(Before-and-after scene images)
[Start of section]
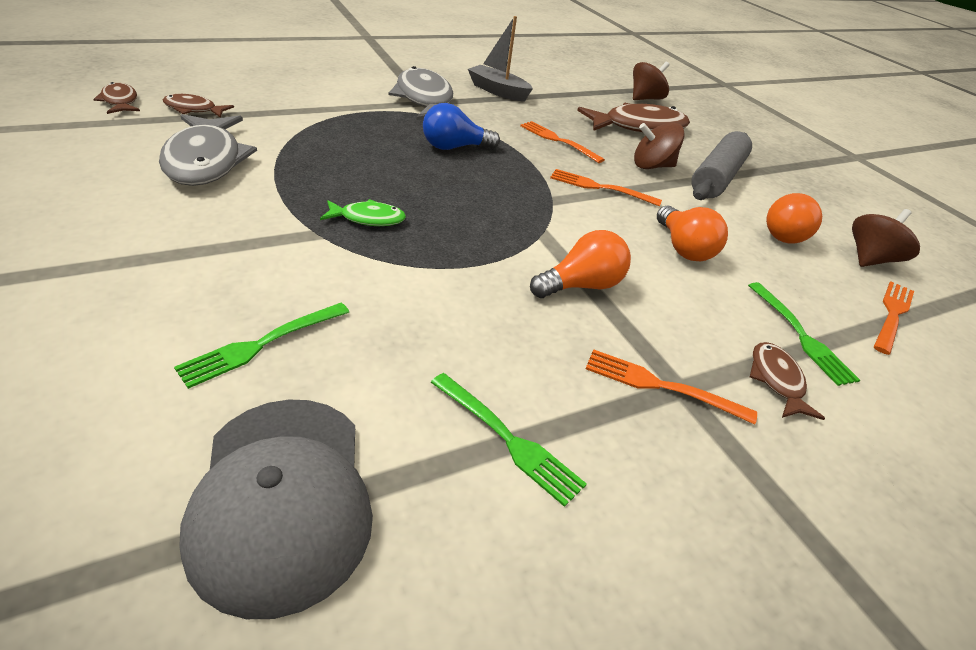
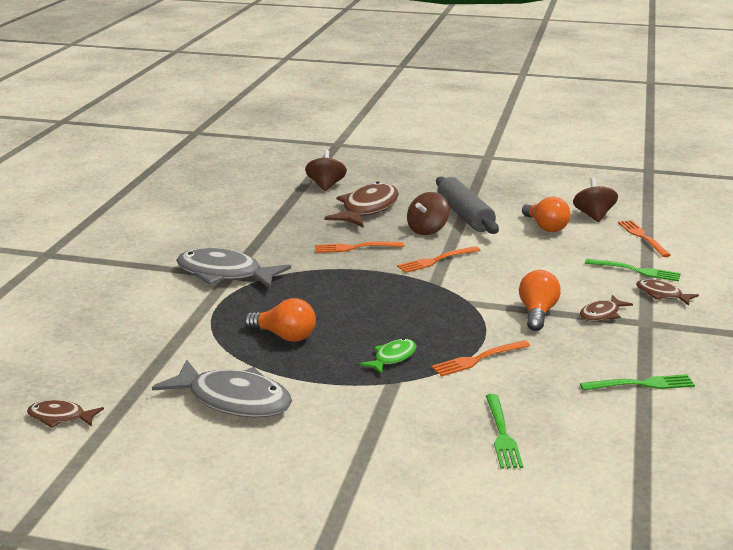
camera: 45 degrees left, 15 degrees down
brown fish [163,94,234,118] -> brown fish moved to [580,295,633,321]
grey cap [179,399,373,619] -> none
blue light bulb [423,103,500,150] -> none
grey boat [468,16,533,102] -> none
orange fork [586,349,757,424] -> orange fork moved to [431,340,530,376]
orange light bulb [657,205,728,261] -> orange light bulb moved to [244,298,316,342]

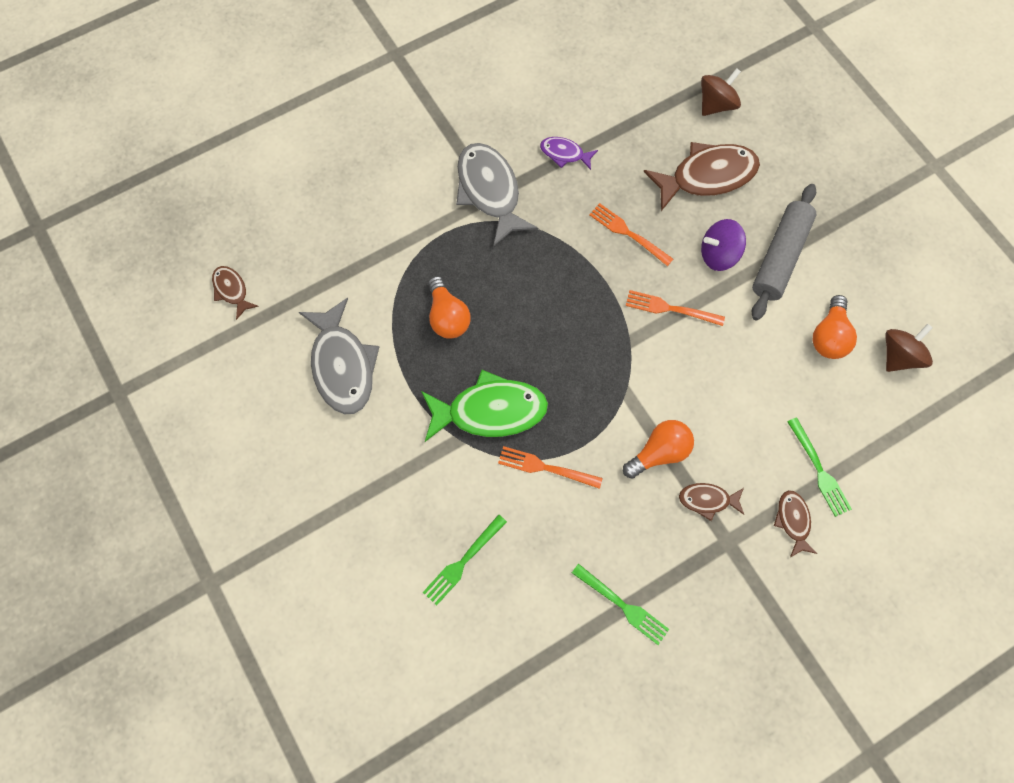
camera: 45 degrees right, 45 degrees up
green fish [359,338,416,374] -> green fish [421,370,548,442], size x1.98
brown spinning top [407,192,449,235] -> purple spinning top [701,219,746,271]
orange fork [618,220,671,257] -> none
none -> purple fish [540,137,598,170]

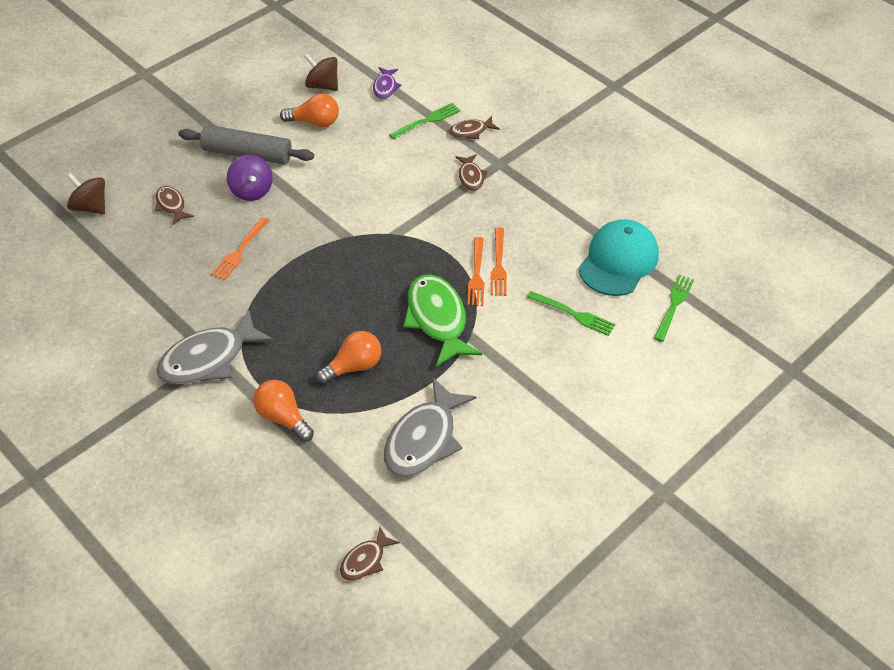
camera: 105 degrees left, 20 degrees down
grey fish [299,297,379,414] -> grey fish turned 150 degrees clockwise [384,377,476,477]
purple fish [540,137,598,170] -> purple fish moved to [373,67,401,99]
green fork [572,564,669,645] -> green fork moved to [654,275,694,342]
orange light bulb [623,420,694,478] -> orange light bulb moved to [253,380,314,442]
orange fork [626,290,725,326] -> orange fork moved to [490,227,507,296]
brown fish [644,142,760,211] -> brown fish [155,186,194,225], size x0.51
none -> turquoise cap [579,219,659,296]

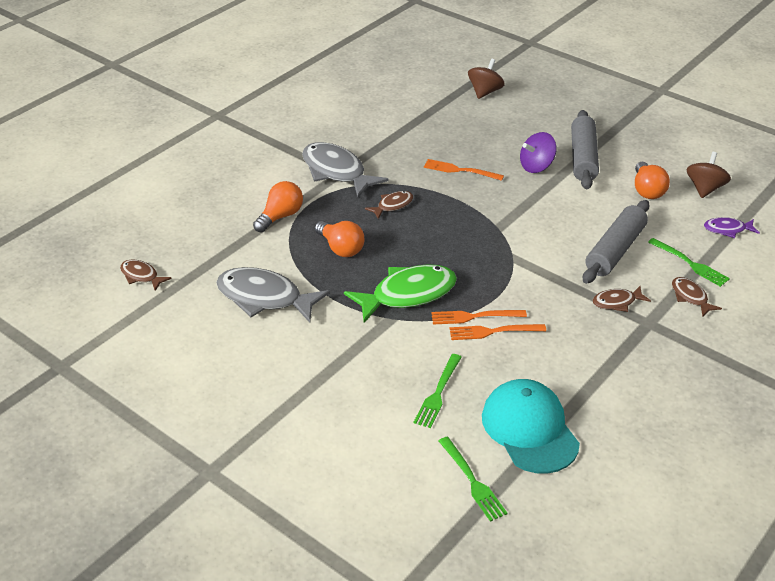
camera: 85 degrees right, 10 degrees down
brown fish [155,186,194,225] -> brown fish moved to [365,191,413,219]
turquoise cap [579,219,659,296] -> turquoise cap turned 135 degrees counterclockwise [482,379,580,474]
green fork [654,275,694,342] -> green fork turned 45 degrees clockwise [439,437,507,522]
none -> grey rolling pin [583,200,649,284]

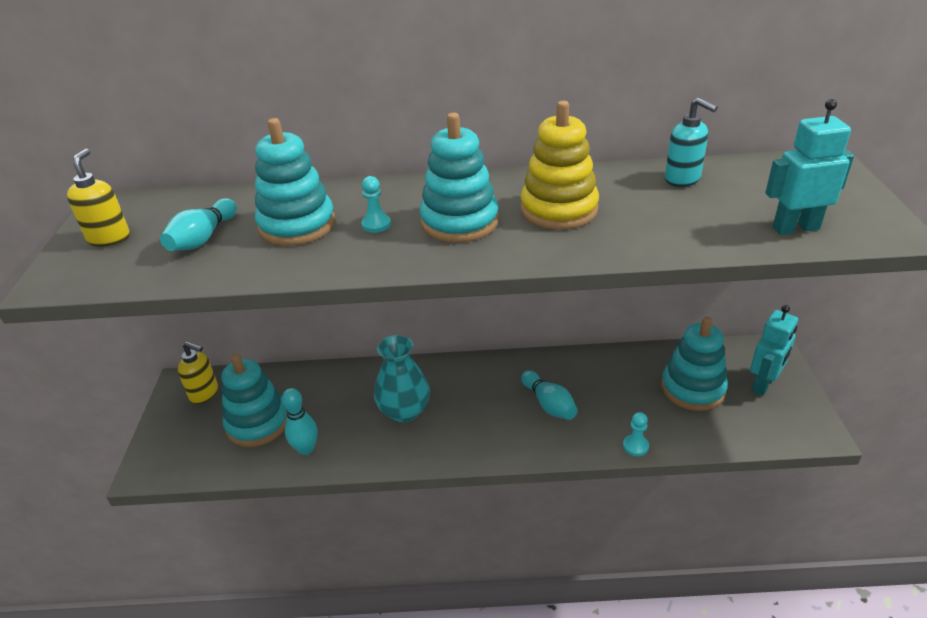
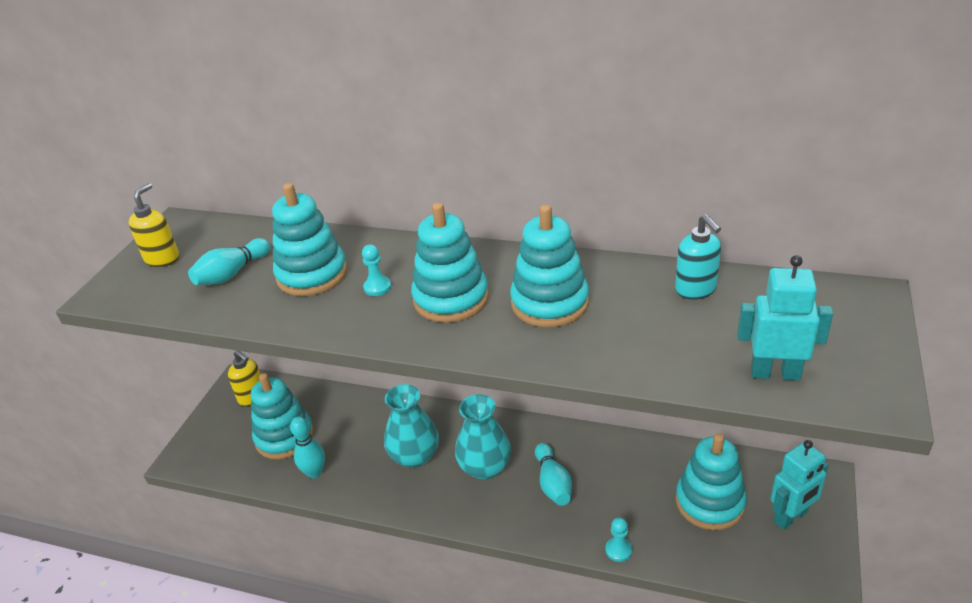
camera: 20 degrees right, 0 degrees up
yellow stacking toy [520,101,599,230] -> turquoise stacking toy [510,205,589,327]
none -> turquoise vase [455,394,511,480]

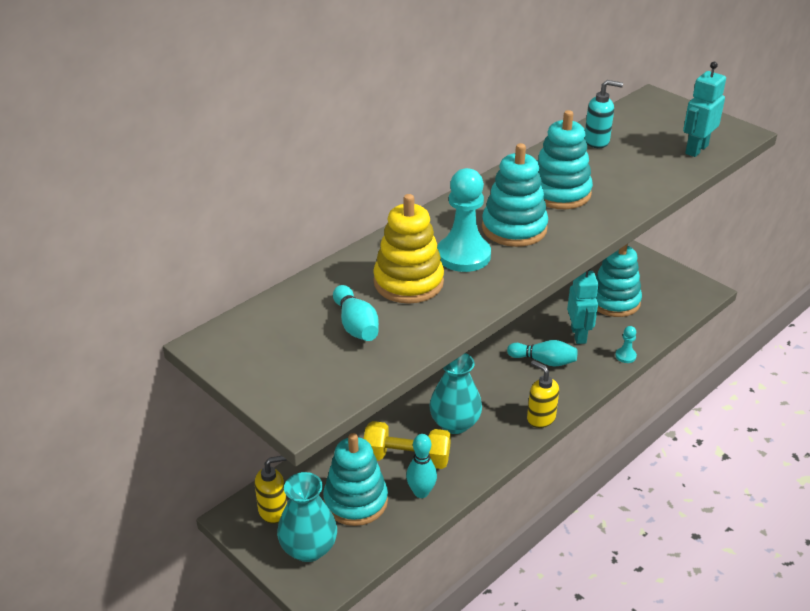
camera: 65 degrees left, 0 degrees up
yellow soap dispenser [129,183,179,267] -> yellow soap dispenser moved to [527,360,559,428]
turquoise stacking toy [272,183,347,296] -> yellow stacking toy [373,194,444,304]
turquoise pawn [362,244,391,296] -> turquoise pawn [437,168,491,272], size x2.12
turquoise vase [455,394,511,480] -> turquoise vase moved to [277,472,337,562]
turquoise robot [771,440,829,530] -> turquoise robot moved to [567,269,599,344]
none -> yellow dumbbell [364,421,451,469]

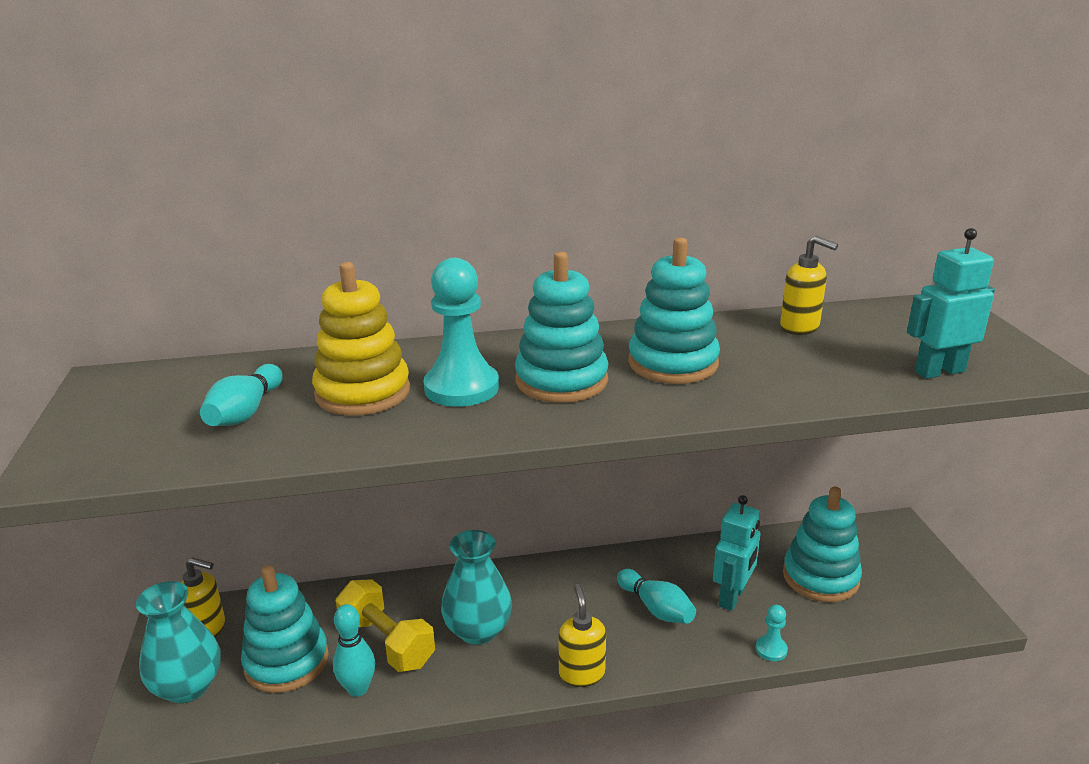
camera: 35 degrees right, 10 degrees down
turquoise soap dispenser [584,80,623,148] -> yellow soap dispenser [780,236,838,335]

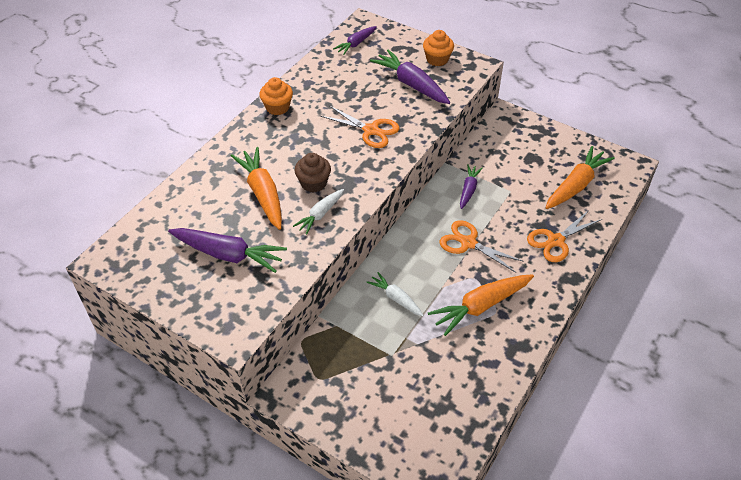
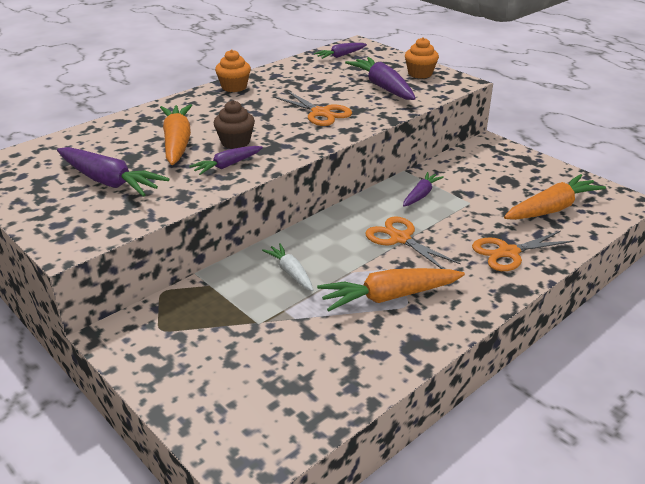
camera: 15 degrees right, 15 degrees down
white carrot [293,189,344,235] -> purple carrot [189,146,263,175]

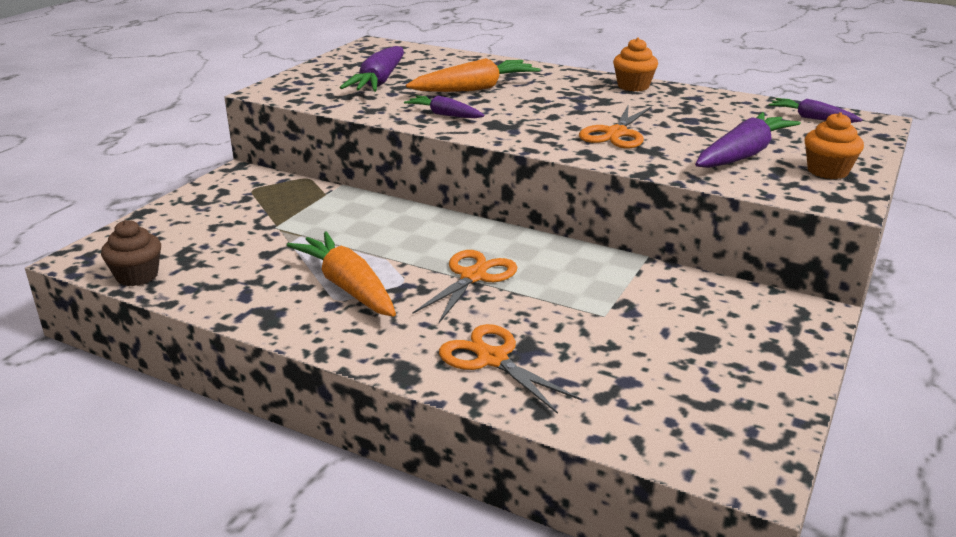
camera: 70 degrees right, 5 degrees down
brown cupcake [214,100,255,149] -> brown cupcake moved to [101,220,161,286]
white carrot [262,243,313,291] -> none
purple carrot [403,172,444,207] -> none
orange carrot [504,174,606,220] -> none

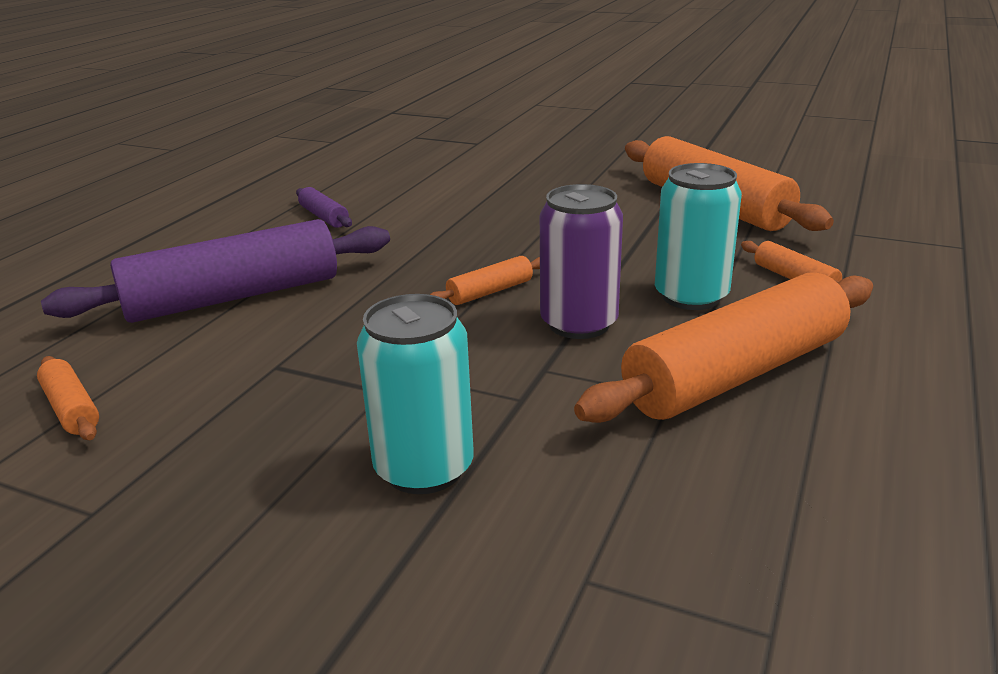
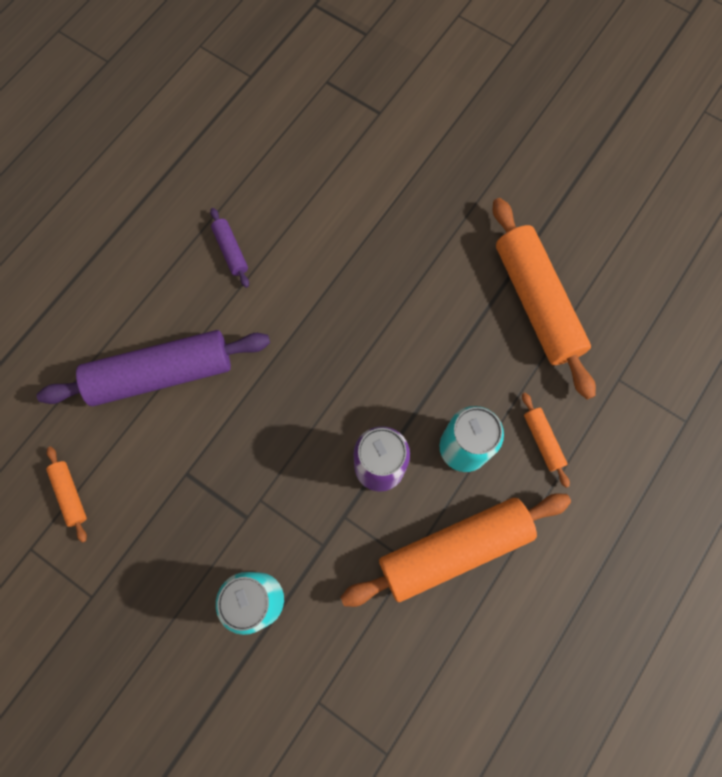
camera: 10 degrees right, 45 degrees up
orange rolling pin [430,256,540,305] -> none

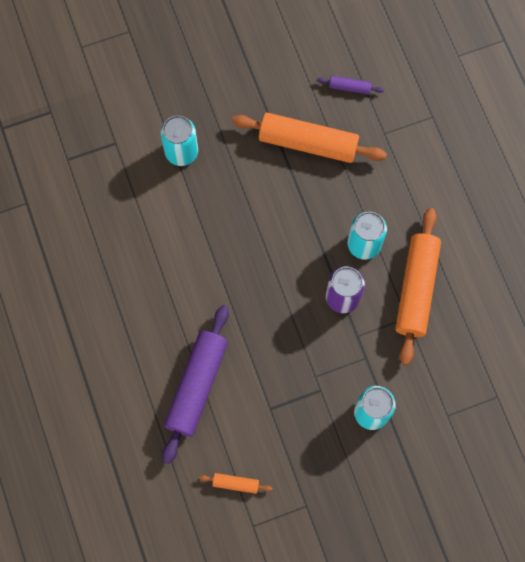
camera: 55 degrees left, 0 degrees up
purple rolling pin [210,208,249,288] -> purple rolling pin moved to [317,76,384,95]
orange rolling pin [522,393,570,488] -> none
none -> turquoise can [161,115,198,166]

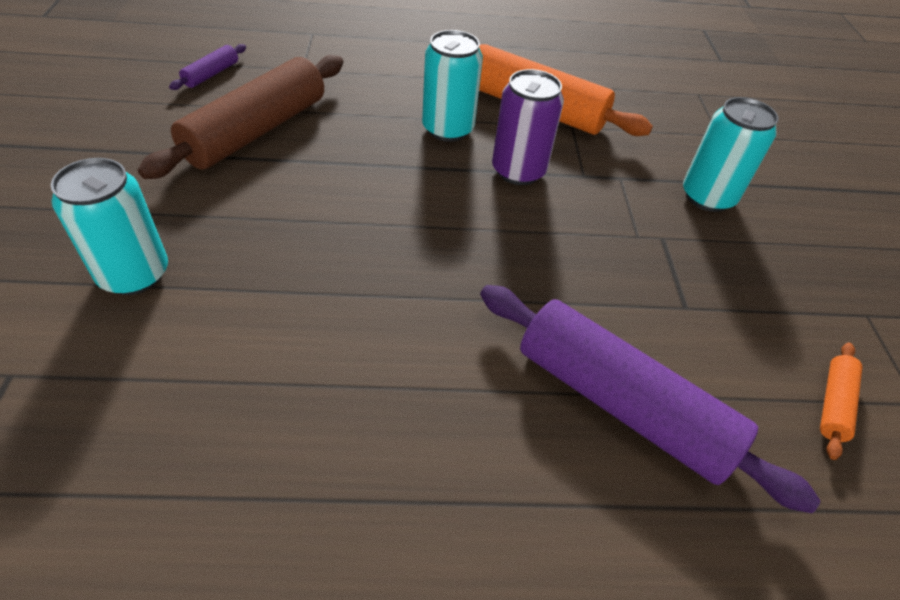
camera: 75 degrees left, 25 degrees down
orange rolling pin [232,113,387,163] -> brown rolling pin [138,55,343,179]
[End of section]
> WORK ORDER:
Print the data above exactly, from its first line to the line bearing "orange light bulb [657,205,728,261]" inclusive, and keep pictures out of the result.

> TASK RESULT:
camera: 45 degrees left, 15 degrees down
brown fish [163,94,234,118] -> brown fish moved to [580,295,633,321]
grey cap [179,399,373,619] -> none
blue light bulb [423,103,500,150] -> none
grey boat [468,16,533,102] -> none
orange fork [586,349,757,424] -> orange fork moved to [431,340,530,376]
orange light bulb [657,205,728,261] -> orange light bulb moved to [244,298,316,342]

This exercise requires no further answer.